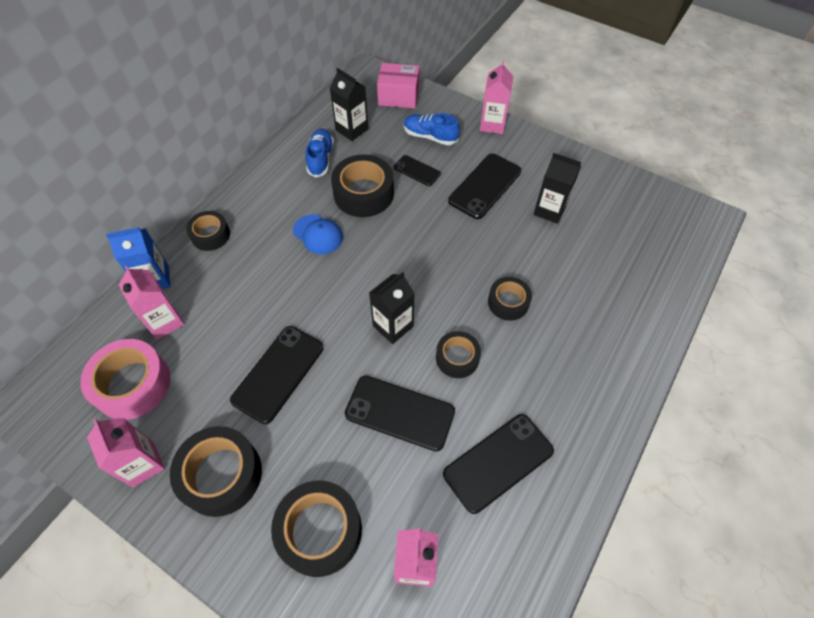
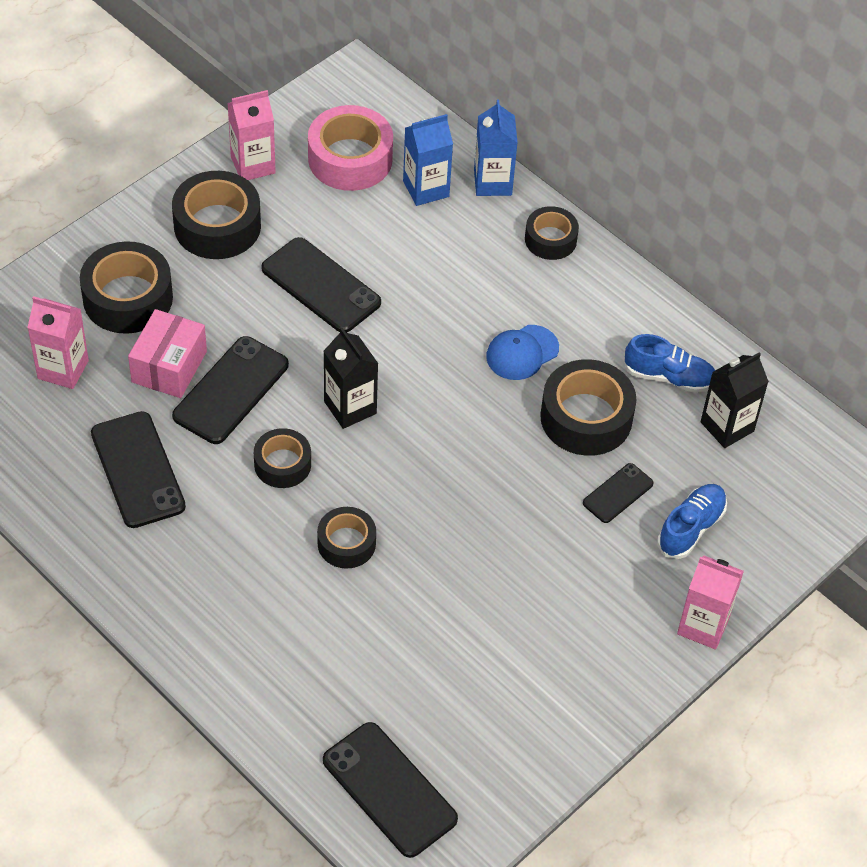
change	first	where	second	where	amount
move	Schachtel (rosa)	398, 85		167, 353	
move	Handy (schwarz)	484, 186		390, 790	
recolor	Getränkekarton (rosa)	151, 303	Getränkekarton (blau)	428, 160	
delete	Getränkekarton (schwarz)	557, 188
# # #
What you should do –
Extract the full listing exactly, with the pictures left out.

Response –
change	first	where	second	where	amount
move	Schachtel (rosa)	398, 85		167, 353	
move	Handy (schwarz)	484, 186		390, 790	
recolor	Getränkekarton (rosa)	151, 303	Getränkekarton (blau)	428, 160	
delete	Getränkekarton (schwarz)	557, 188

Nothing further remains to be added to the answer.